## What you have to do
Read the records below and copy each line that contains "STEPPER".

Revision tracking records:
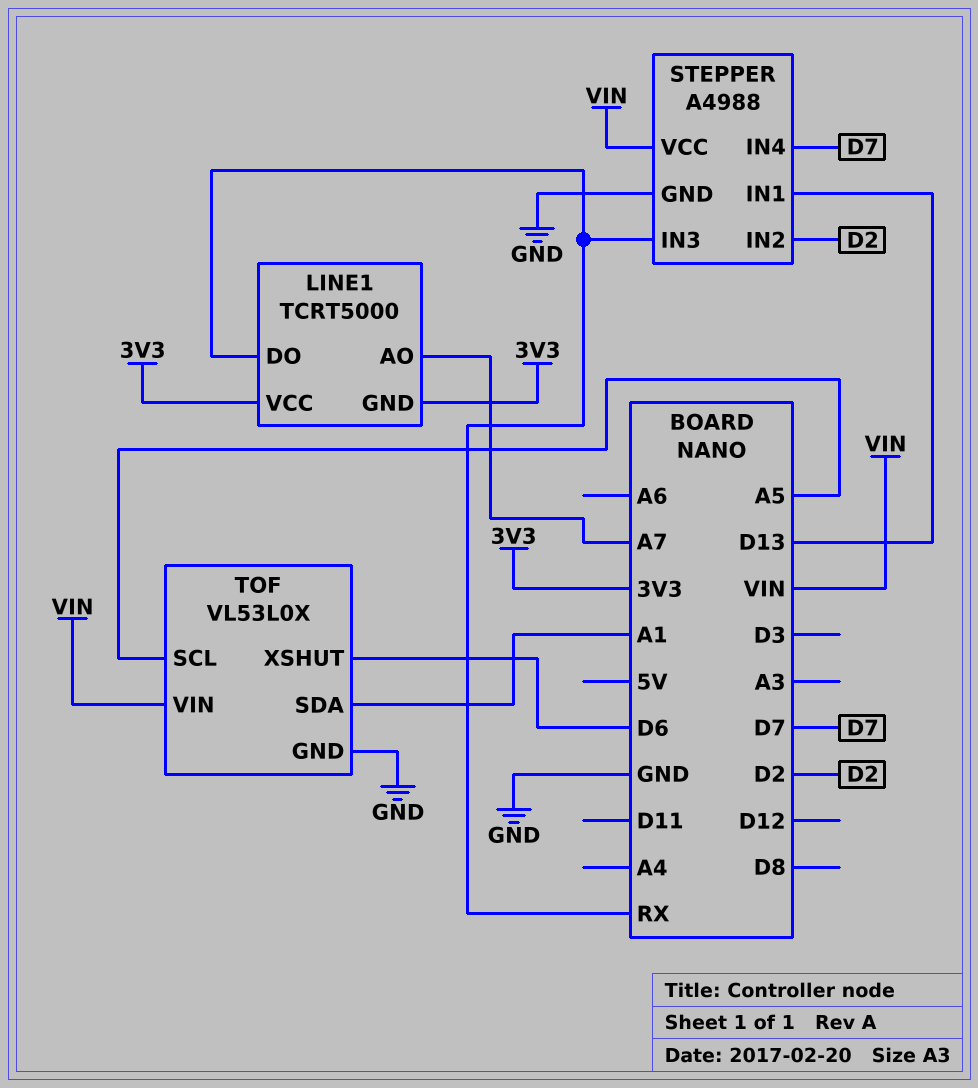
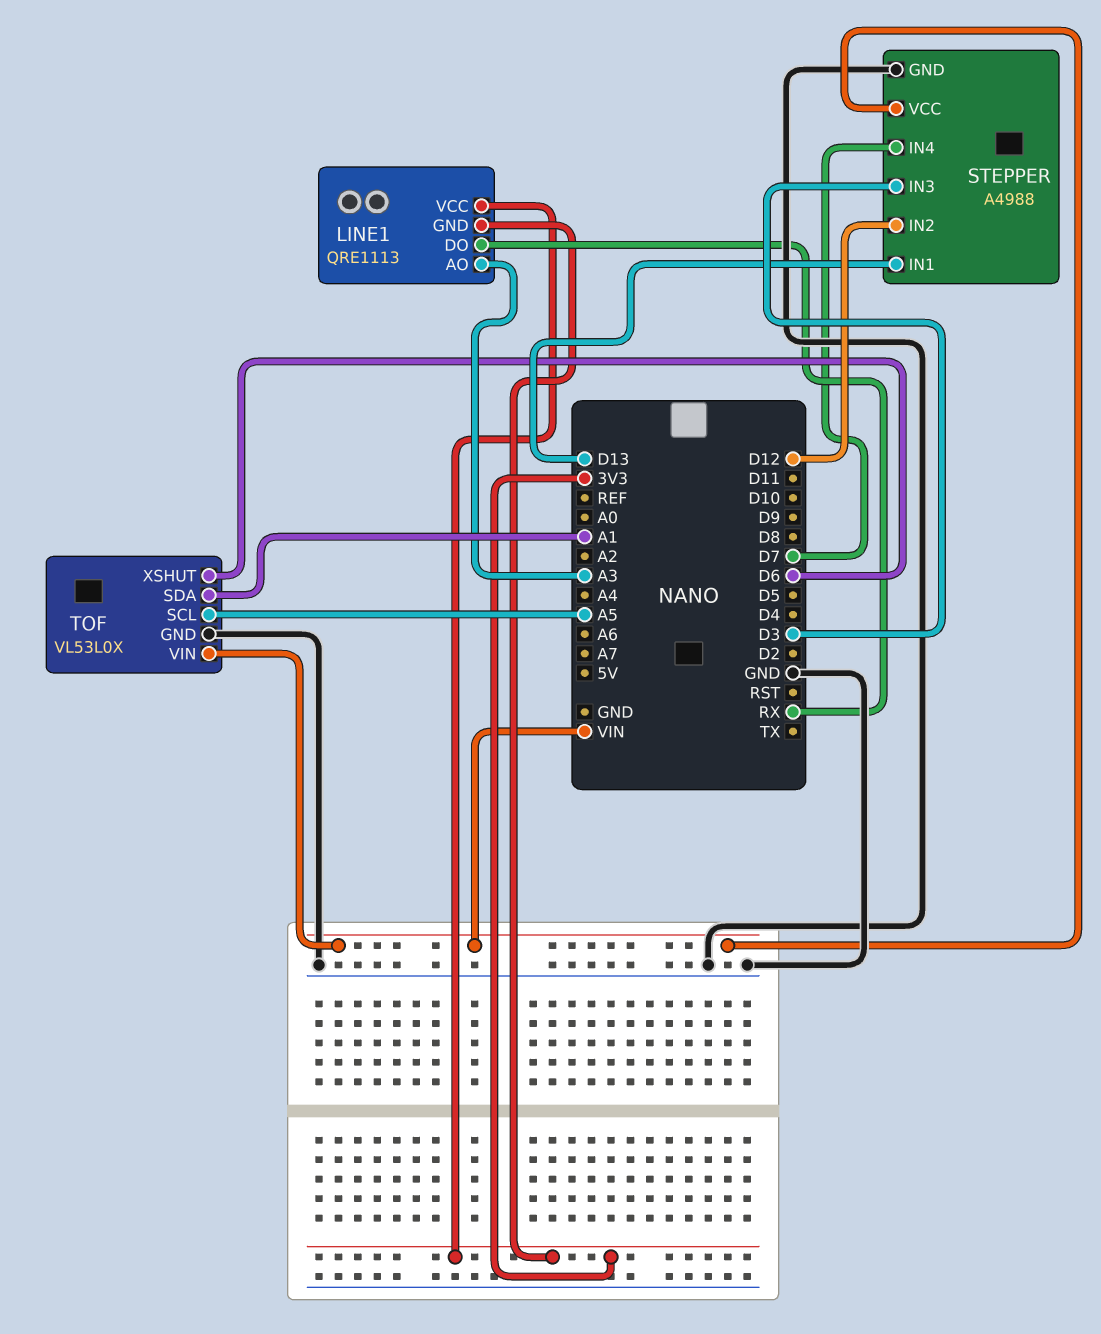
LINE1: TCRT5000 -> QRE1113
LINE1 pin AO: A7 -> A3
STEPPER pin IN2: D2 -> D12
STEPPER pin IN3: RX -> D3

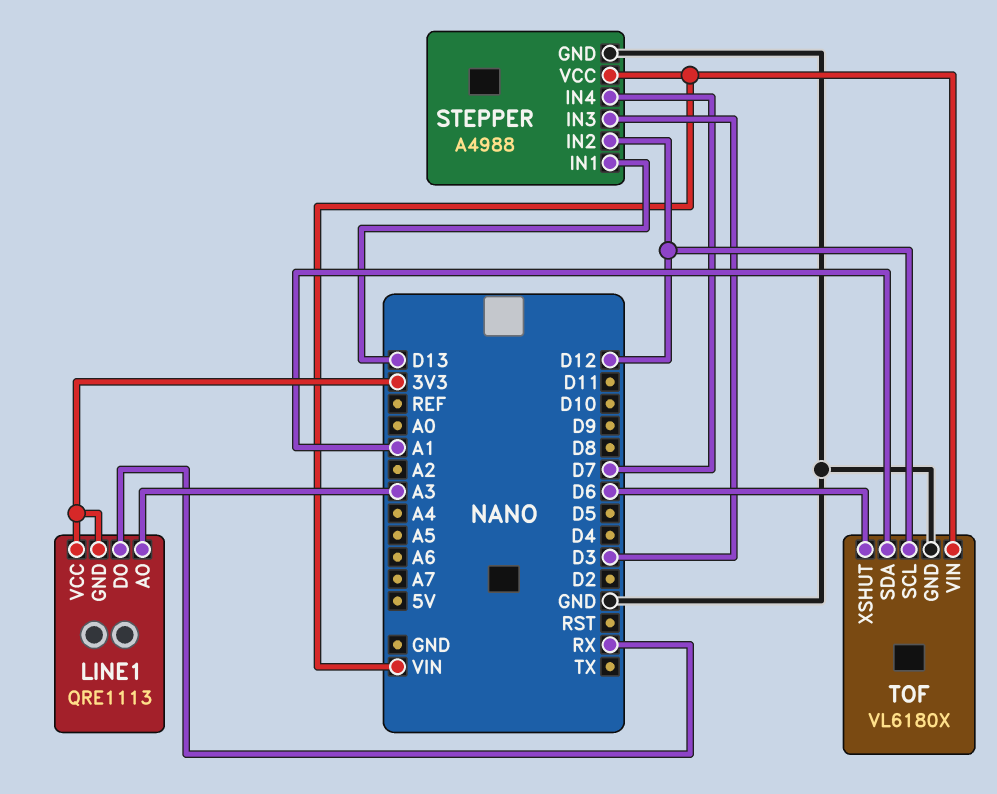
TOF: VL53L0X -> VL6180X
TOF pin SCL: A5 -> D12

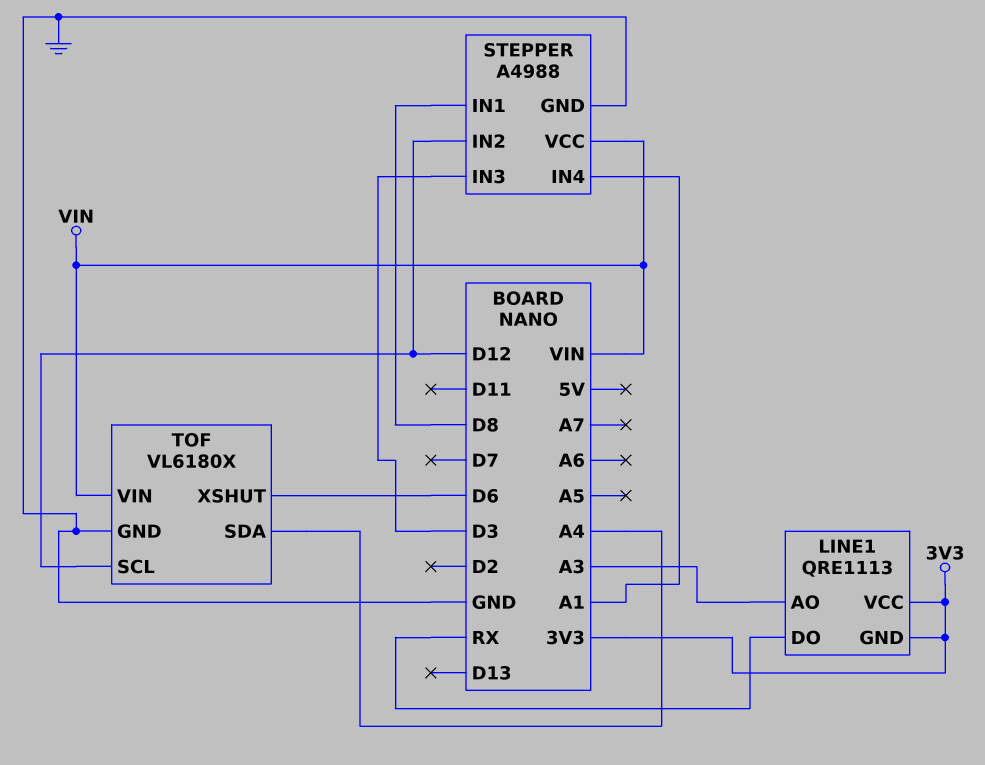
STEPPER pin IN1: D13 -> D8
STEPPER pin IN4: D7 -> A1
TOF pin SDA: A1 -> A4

## Answer box
STEPPER pin IN2: D2 -> D12
STEPPER pin IN3: RX -> D3
STEPPER pin IN1: D13 -> D8
STEPPER pin IN4: D7 -> A1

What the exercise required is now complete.